Action item - Return exactly these lines and no others: the one containing "none -> turquoise hammer [478,427,528,504]" and all that follow it to the end of the listing below.

Entries shown -

+ + + + +

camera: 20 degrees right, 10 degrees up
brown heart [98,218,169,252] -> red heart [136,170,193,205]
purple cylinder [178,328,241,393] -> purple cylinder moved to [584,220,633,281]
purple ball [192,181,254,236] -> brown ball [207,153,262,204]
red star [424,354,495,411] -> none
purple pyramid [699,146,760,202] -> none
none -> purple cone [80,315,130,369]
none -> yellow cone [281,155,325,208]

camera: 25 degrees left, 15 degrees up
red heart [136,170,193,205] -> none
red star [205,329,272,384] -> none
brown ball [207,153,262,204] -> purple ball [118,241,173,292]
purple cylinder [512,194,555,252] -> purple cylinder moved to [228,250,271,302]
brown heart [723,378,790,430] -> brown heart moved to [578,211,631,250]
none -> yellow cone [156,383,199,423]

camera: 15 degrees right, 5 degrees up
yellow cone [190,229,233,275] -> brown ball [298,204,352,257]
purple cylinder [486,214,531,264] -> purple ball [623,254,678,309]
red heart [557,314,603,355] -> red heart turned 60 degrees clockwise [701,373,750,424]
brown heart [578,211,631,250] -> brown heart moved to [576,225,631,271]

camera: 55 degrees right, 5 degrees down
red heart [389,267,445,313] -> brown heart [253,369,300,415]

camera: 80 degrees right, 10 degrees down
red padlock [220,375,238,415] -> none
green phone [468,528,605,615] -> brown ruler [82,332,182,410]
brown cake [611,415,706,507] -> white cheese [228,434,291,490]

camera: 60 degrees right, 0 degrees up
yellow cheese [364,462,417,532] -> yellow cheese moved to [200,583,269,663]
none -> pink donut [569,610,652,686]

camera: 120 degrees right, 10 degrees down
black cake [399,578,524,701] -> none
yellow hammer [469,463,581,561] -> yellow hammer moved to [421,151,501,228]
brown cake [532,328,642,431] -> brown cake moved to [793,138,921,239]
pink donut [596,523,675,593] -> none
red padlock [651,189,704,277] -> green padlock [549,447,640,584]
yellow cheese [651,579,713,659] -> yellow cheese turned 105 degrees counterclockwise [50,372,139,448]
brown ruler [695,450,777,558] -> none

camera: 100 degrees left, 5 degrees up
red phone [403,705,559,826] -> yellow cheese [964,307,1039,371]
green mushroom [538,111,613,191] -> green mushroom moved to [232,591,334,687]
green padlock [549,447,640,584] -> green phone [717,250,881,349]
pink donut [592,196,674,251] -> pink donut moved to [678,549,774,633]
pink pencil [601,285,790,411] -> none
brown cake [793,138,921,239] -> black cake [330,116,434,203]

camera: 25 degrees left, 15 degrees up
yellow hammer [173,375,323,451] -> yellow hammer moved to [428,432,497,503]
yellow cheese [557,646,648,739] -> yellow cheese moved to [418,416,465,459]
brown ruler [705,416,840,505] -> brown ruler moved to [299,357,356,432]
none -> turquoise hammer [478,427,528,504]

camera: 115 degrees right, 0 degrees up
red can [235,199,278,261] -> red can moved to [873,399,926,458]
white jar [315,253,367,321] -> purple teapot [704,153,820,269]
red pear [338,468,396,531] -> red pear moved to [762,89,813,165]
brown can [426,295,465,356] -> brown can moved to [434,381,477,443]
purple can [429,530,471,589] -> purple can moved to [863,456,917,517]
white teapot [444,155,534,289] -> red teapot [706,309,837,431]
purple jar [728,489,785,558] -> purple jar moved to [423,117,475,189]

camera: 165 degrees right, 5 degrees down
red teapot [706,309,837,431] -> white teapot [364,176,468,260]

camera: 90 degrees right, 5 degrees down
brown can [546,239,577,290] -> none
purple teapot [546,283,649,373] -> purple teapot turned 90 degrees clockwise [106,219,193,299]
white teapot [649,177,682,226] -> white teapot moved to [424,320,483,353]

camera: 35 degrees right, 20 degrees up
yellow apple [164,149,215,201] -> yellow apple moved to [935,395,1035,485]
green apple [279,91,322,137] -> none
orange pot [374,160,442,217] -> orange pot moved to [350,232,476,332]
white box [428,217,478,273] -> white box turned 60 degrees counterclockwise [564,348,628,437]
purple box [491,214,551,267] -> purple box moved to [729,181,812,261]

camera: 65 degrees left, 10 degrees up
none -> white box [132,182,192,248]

+ + + + +

The completed task -
none -> turquoise hammer [478,427,528,504]

camera: 115 degrees right, 0 degrees up
red can [235,199,278,261] -> red can moved to [873,399,926,458]
white jar [315,253,367,321] -> purple teapot [704,153,820,269]
red pear [338,468,396,531] -> red pear moved to [762,89,813,165]
brown can [426,295,465,356] -> brown can moved to [434,381,477,443]
purple can [429,530,471,589] -> purple can moved to [863,456,917,517]
white teapot [444,155,534,289] -> red teapot [706,309,837,431]
purple jar [728,489,785,558] -> purple jar moved to [423,117,475,189]

camera: 165 degrees right, 5 degrees down
red teapot [706,309,837,431] -> white teapot [364,176,468,260]

camera: 90 degrees right, 5 degrees down
brown can [546,239,577,290] -> none
purple teapot [546,283,649,373] -> purple teapot turned 90 degrees clockwise [106,219,193,299]
white teapot [649,177,682,226] -> white teapot moved to [424,320,483,353]

camera: 35 degrees right, 20 degrees up
yellow apple [164,149,215,201] -> yellow apple moved to [935,395,1035,485]
green apple [279,91,322,137] -> none
orange pot [374,160,442,217] -> orange pot moved to [350,232,476,332]
white box [428,217,478,273] -> white box turned 60 degrees counterclockwise [564,348,628,437]
purple box [491,214,551,267] -> purple box moved to [729,181,812,261]

camera: 65 degrees left, 10 degrees up
none -> white box [132,182,192,248]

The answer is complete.